[Aerial scene parsing data]
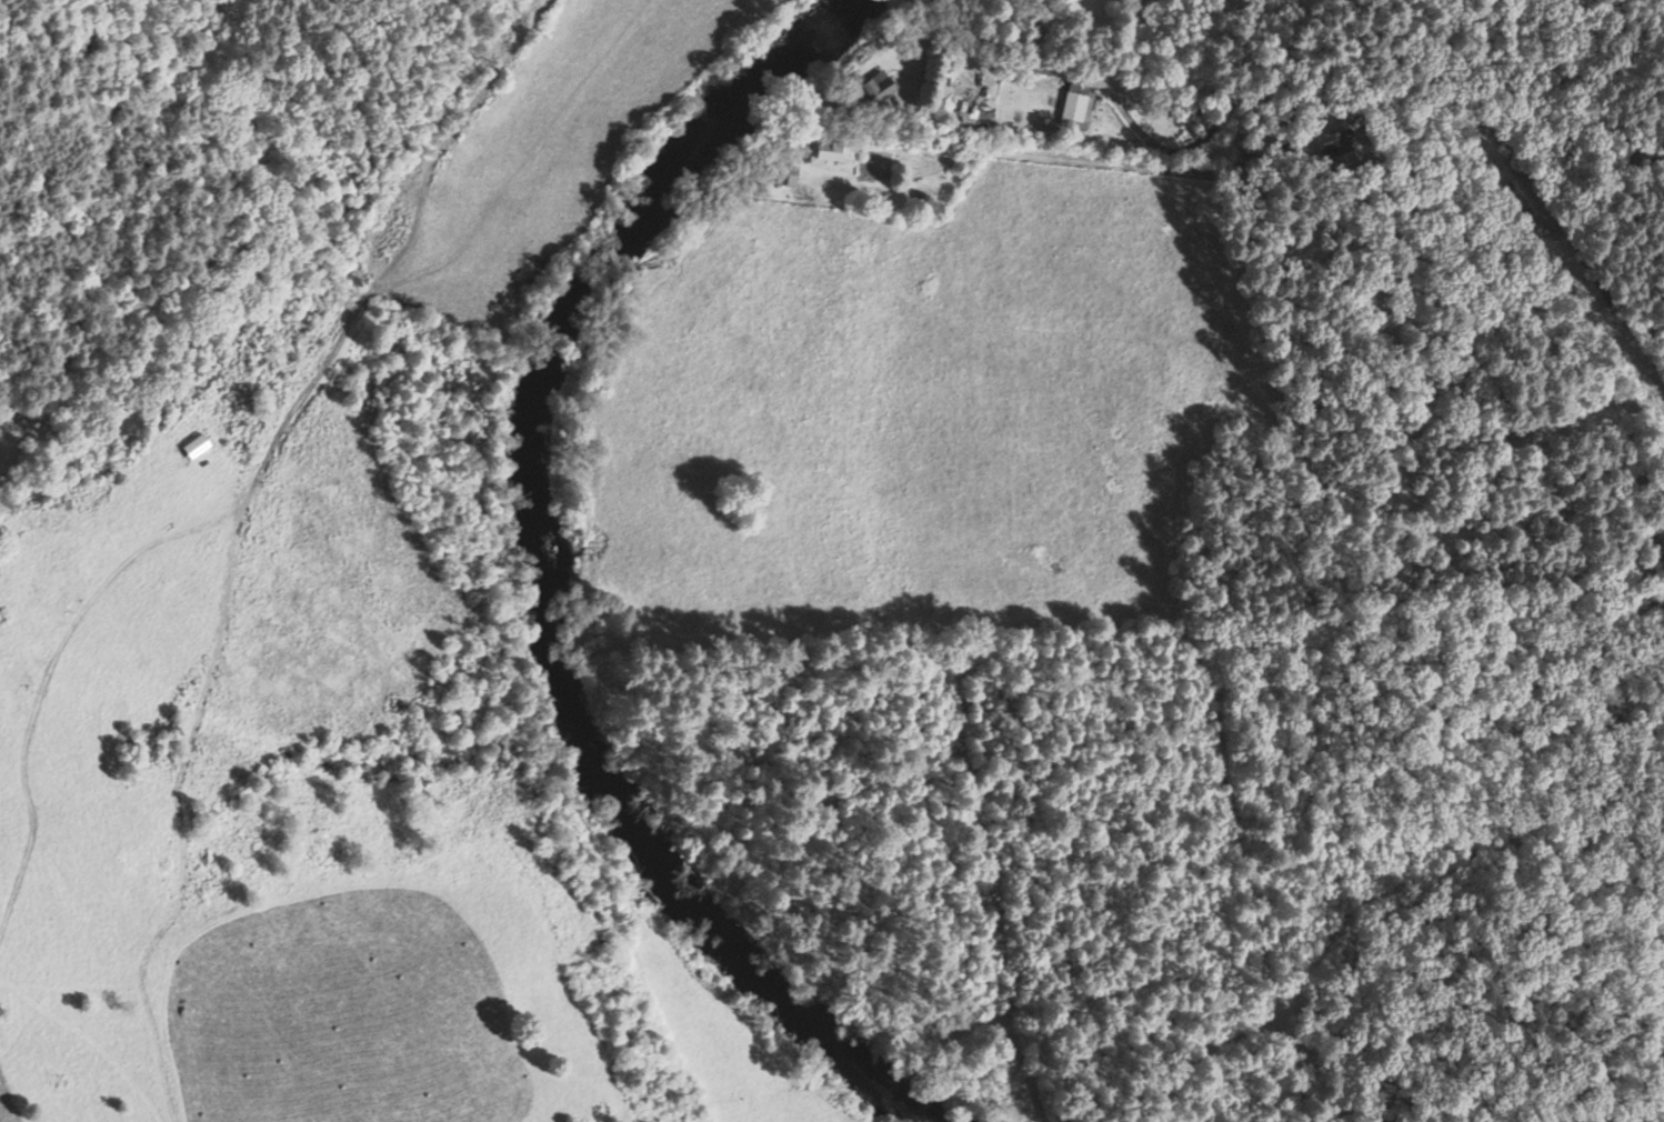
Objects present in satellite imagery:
road: (1202, 172)
river: (524, 571)

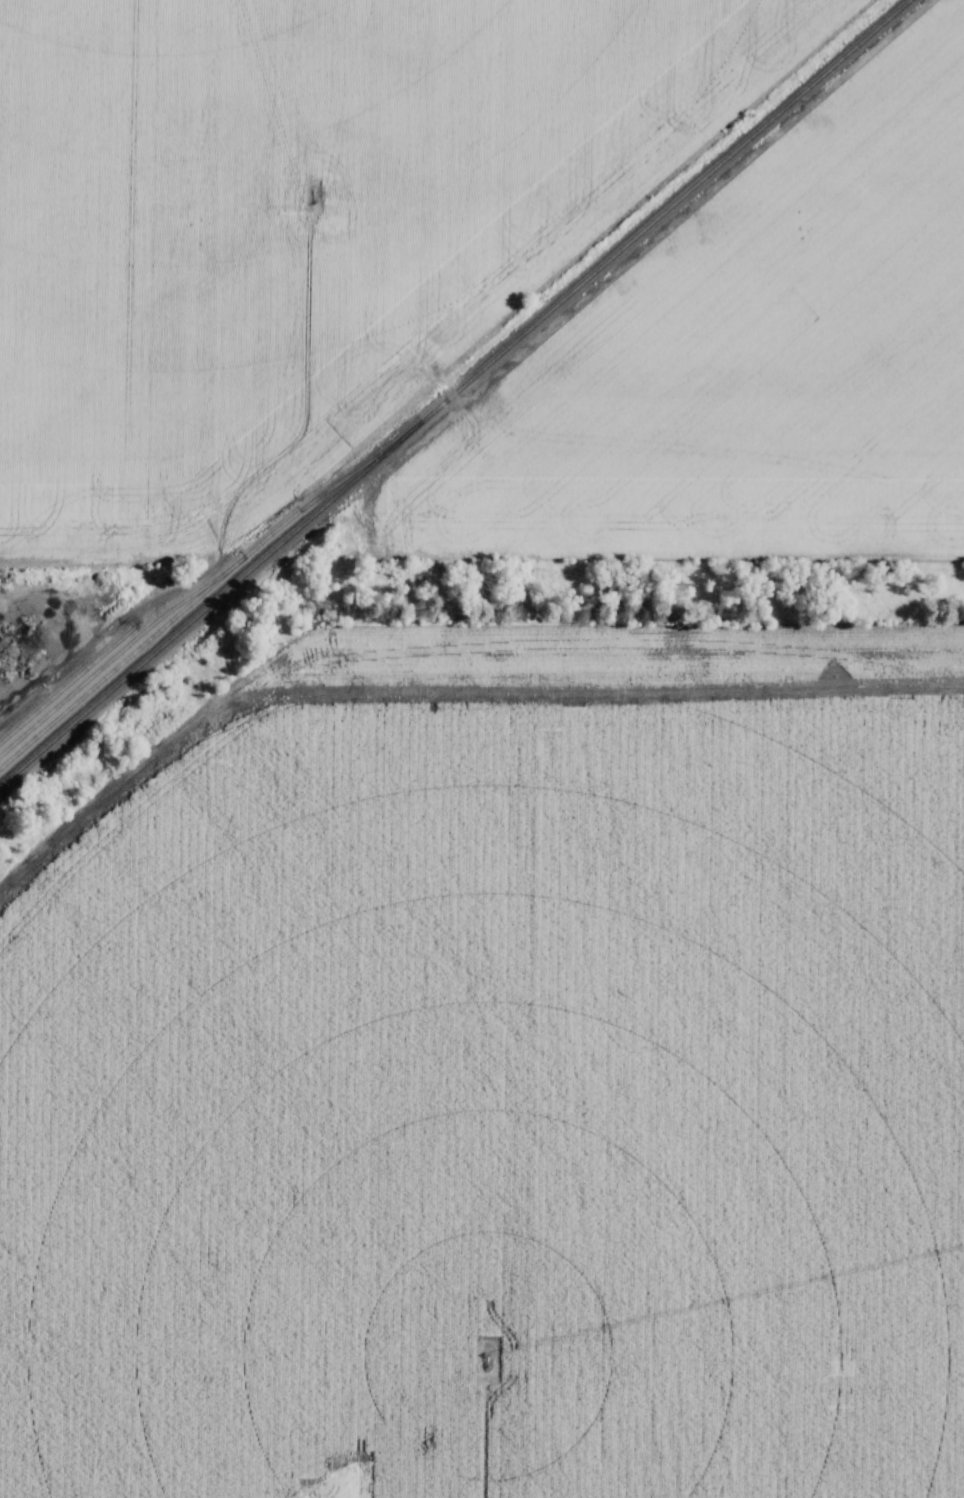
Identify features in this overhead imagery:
crop: (298, 223)
crop: (746, 363)
railway: (450, 391)
railway: (183, 608)
railway: (112, 659)
railway: (69, 680)
crop: (499, 1078)

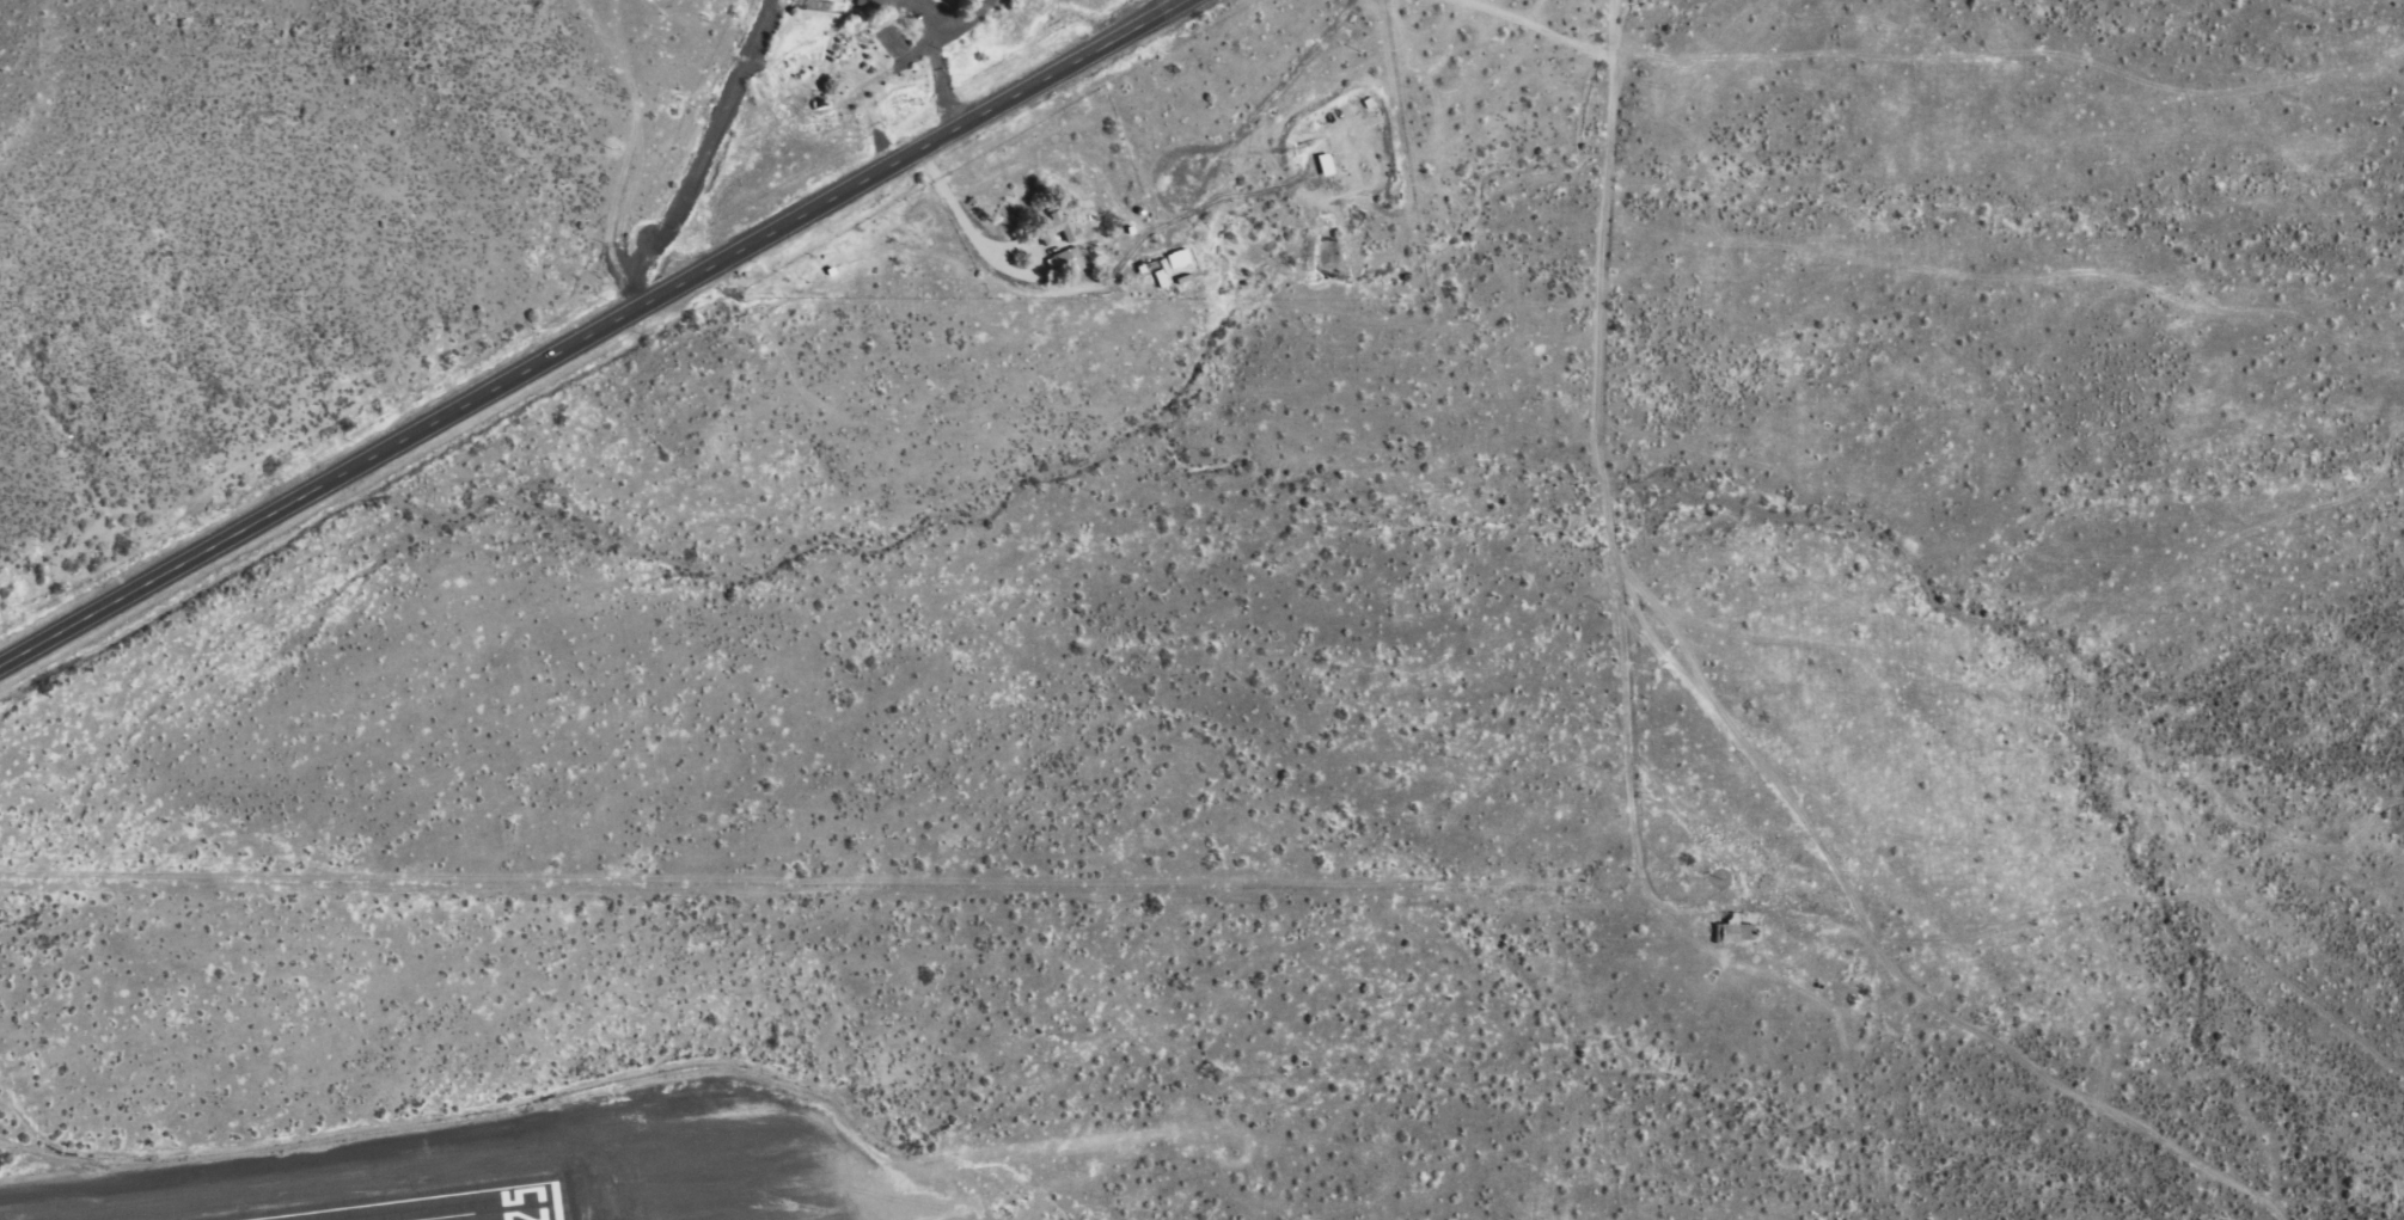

■ Exercise objective: If an entry holds a picture, leave the picture out and repeat the rest exactly.

■ Expected output:
Objects present in satellite imagery:
road: (1202, 172)
river: (524, 571)

Identify features in this overhead imagery:
crop: (298, 223)
crop: (746, 363)
railway: (450, 391)
railway: (183, 608)
railway: (112, 659)
railway: (69, 680)
crop: (499, 1078)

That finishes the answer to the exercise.